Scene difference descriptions
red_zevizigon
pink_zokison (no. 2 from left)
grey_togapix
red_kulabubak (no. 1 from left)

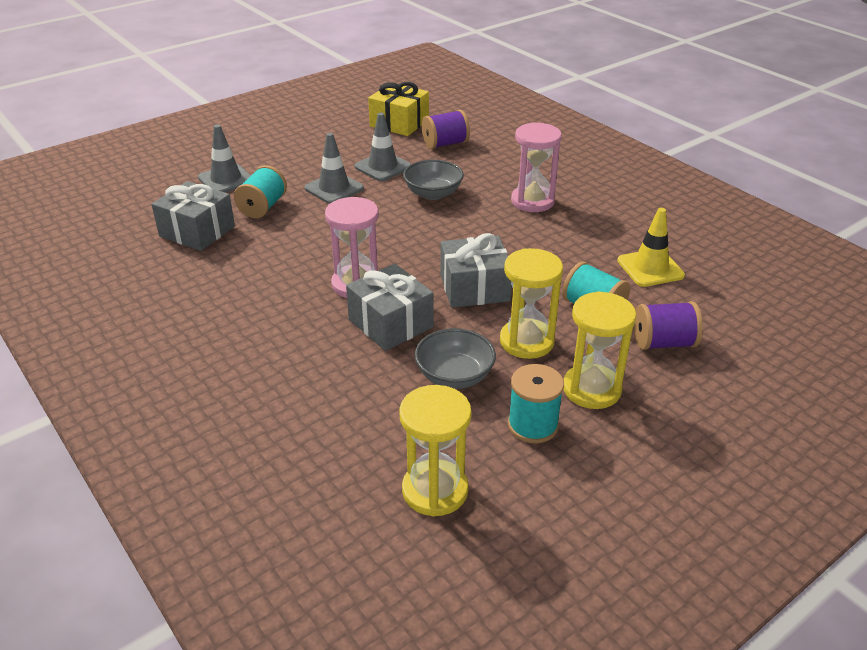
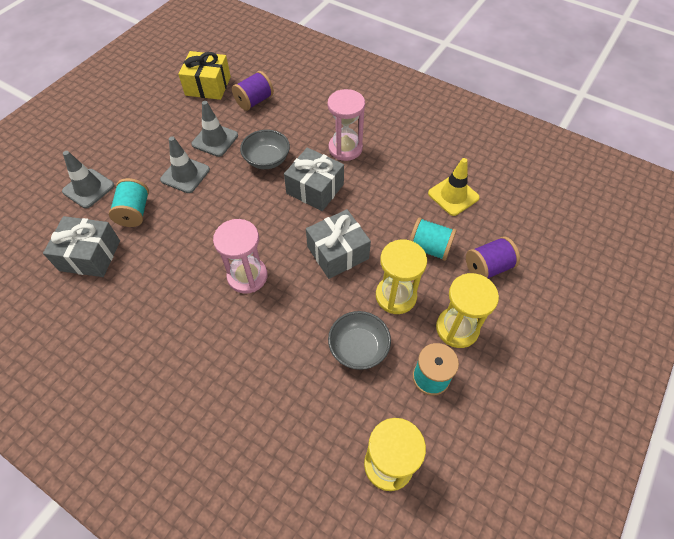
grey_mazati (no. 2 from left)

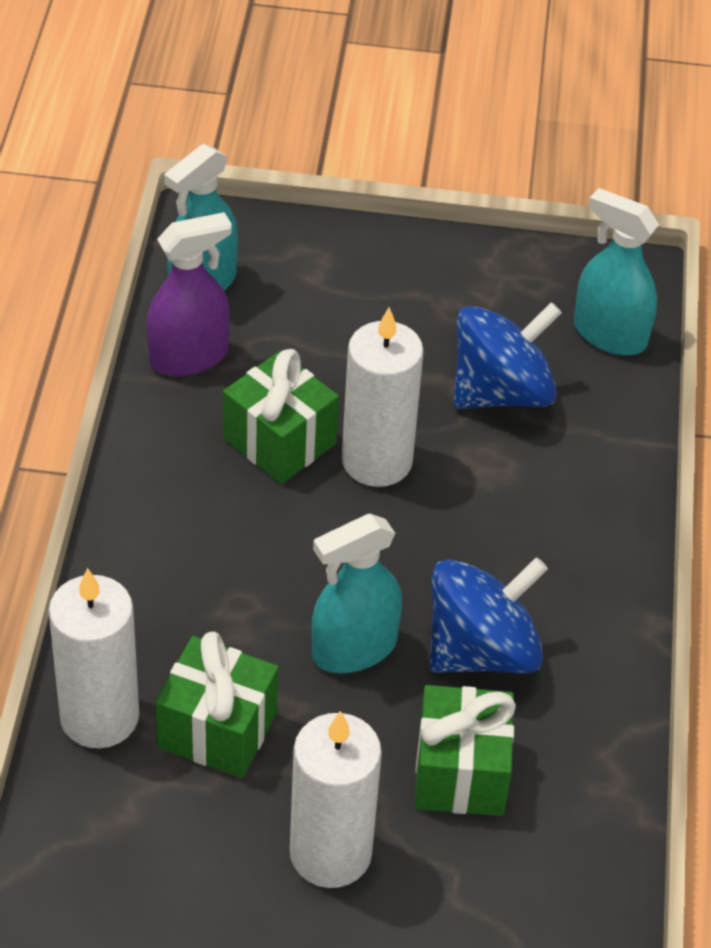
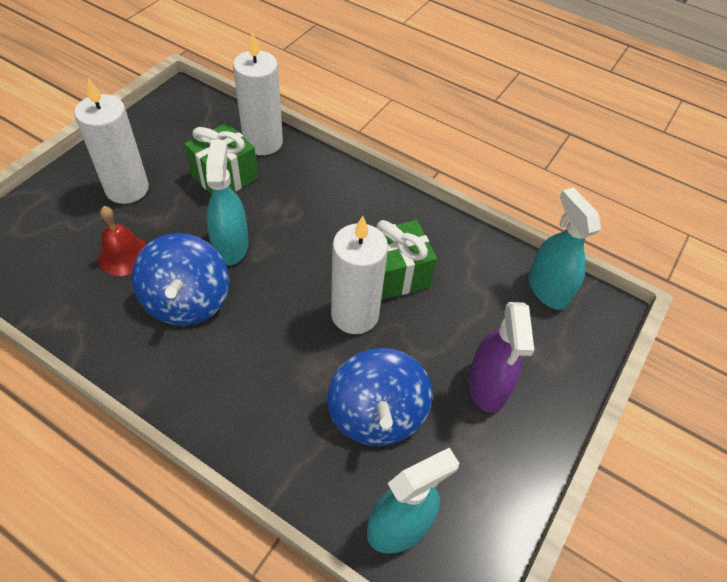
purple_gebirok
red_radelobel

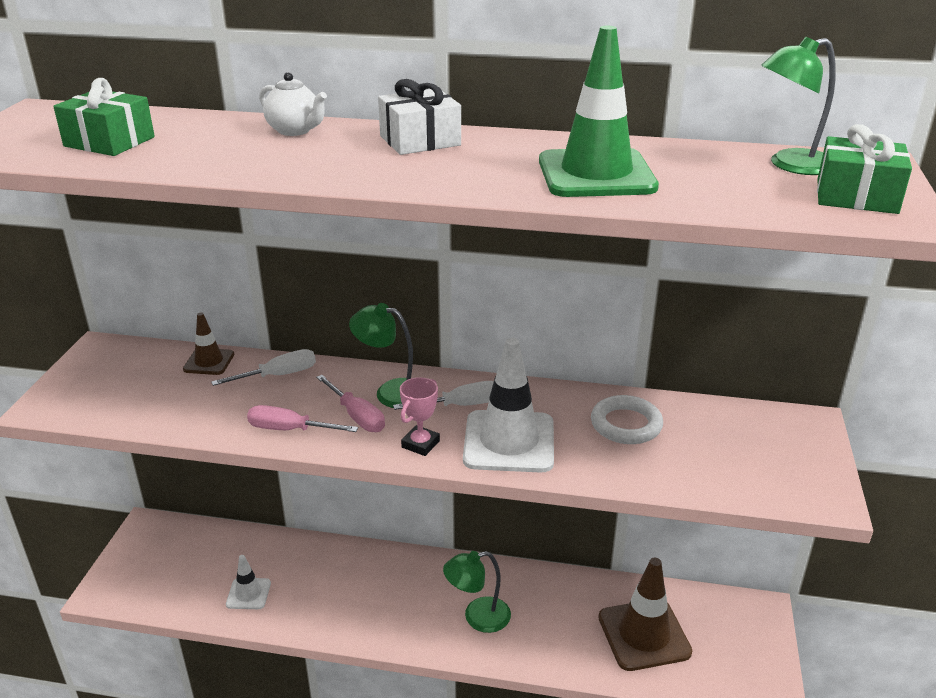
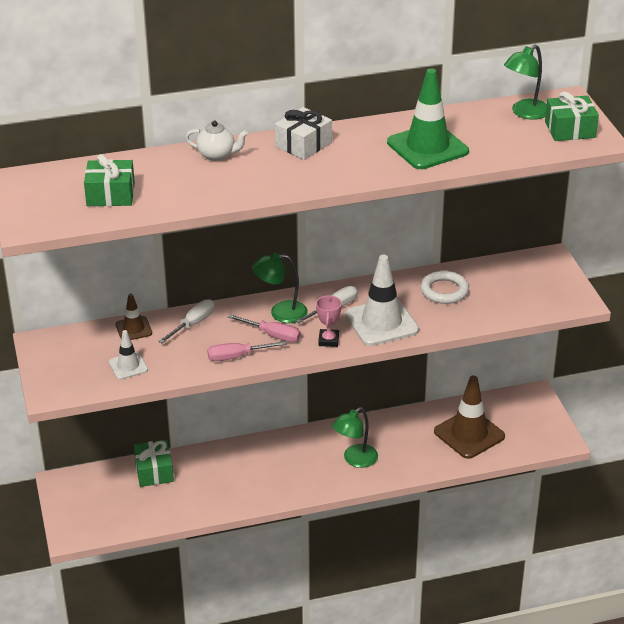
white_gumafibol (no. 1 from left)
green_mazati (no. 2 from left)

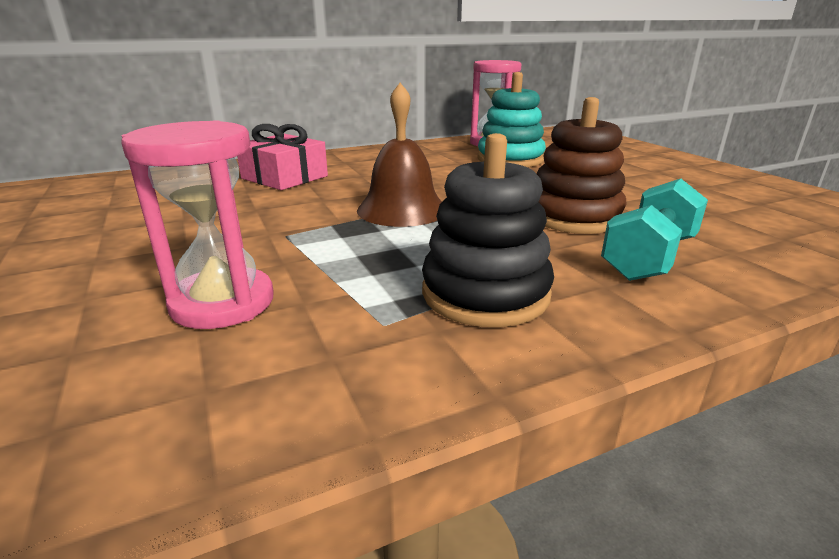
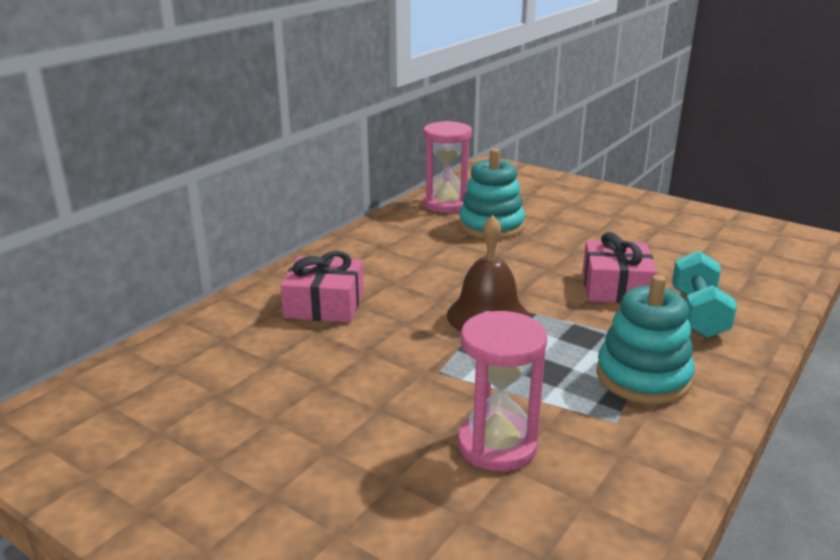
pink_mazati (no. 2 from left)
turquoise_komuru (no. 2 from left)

> WHAT YOU ARE ASKED TO DO
With the pictures dropped, write out all of the entries word for word.

> WRITTEN RESPONSE
red_zevizigon
pink_zokison (no. 2 from left)
grey_togapix
red_kulabubak (no. 1 from left)

grey_mazati (no. 2 from left)

purple_gebirok
red_radelobel

white_gumafibol (no. 1 from left)
green_mazati (no. 2 from left)

pink_mazati (no. 2 from left)
turquoise_komuru (no. 2 from left)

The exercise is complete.